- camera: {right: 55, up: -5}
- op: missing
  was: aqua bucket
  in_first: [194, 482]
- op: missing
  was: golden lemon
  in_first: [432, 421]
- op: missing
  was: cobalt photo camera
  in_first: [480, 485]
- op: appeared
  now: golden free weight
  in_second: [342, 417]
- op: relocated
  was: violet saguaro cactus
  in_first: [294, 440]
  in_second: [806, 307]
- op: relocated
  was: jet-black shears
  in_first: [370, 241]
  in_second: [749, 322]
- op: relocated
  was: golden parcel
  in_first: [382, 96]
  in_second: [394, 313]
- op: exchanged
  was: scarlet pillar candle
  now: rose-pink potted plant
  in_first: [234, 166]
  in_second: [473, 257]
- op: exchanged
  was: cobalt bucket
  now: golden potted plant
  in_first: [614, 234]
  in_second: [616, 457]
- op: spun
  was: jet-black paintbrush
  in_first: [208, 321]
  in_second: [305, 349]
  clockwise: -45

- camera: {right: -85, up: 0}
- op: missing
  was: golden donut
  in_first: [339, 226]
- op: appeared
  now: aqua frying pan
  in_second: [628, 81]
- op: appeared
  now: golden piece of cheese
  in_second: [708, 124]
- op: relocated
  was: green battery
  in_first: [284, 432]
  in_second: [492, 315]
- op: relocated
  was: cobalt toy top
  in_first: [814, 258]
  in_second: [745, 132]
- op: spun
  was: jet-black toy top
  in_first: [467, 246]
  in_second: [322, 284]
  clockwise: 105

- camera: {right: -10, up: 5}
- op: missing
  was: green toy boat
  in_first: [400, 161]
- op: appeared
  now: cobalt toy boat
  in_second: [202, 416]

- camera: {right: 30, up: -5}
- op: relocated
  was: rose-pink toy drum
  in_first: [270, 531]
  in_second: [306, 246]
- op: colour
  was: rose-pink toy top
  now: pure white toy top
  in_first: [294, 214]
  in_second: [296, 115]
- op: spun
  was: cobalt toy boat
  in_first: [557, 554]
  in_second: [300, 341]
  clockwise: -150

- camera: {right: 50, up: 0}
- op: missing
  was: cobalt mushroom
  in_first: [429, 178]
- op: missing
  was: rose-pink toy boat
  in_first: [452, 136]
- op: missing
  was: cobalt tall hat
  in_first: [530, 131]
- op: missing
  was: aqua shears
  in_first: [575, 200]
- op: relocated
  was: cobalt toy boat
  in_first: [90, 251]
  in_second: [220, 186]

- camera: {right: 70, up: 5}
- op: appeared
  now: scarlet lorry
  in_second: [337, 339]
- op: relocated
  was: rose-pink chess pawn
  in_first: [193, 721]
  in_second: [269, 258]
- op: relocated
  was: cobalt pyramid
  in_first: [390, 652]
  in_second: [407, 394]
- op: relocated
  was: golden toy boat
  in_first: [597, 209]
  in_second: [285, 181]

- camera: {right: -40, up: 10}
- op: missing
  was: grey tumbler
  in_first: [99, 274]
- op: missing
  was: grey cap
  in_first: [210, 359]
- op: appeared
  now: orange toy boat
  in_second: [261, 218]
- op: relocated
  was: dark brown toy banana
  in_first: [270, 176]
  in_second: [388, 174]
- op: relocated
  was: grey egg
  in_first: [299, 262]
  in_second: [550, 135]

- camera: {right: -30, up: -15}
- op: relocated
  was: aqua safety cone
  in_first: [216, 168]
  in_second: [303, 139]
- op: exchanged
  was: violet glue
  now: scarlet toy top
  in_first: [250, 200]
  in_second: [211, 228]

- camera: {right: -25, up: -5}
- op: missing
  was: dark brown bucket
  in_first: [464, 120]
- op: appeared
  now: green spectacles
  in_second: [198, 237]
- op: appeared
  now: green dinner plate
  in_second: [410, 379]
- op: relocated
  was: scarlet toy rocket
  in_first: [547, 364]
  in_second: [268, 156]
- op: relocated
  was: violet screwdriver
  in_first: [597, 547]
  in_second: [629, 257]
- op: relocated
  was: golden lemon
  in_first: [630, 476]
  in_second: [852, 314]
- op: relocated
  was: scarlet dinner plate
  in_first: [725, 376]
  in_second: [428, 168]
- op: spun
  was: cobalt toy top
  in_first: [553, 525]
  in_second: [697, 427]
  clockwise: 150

**Instructions for the task**:
For each line of the data that has the word "plant", report that line.

**Problem solution**:
  now: rose-pink potted plant
  now: golden potted plant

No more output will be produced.